● Work request: Exactly as written, reproduce the lines from the one that contains "blue teddy bear: 10 -> 11" through the end of the records.
Top of Recorded data
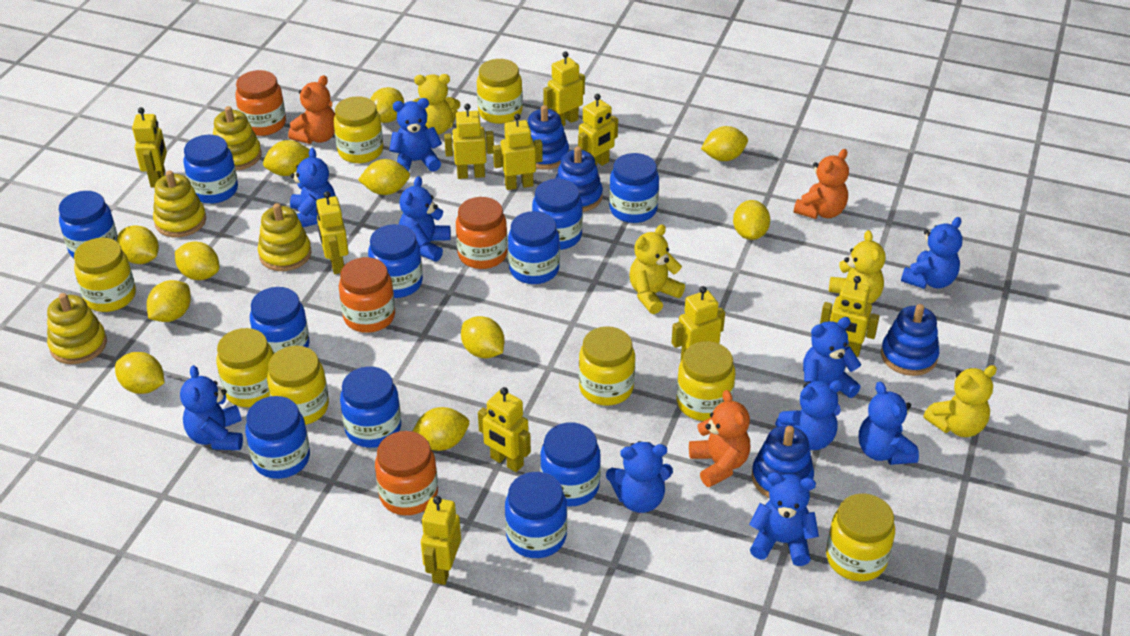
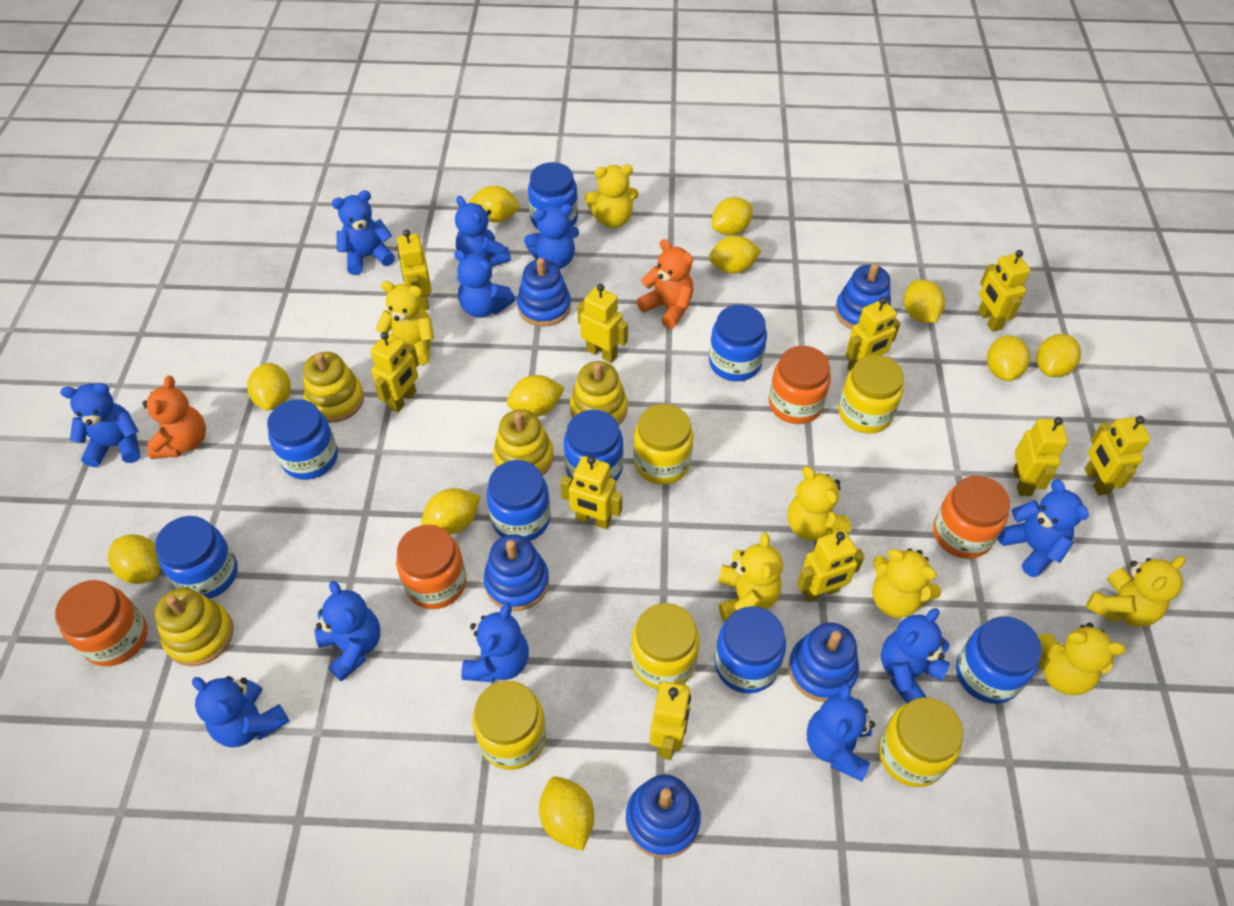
blue jar: 11 -> 8
blue stacking toy: 4 -> 5
blue teddy bear: 10 -> 11
orange teddy bear: 3 -> 2
yellow jar: 8 -> 5
yellow teddy bear: 4 -> 7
Bottom of Recorded data
● Result below:
blue teddy bear: 10 -> 11
orange teddy bear: 3 -> 2
yellow jar: 8 -> 5
yellow teddy bear: 4 -> 7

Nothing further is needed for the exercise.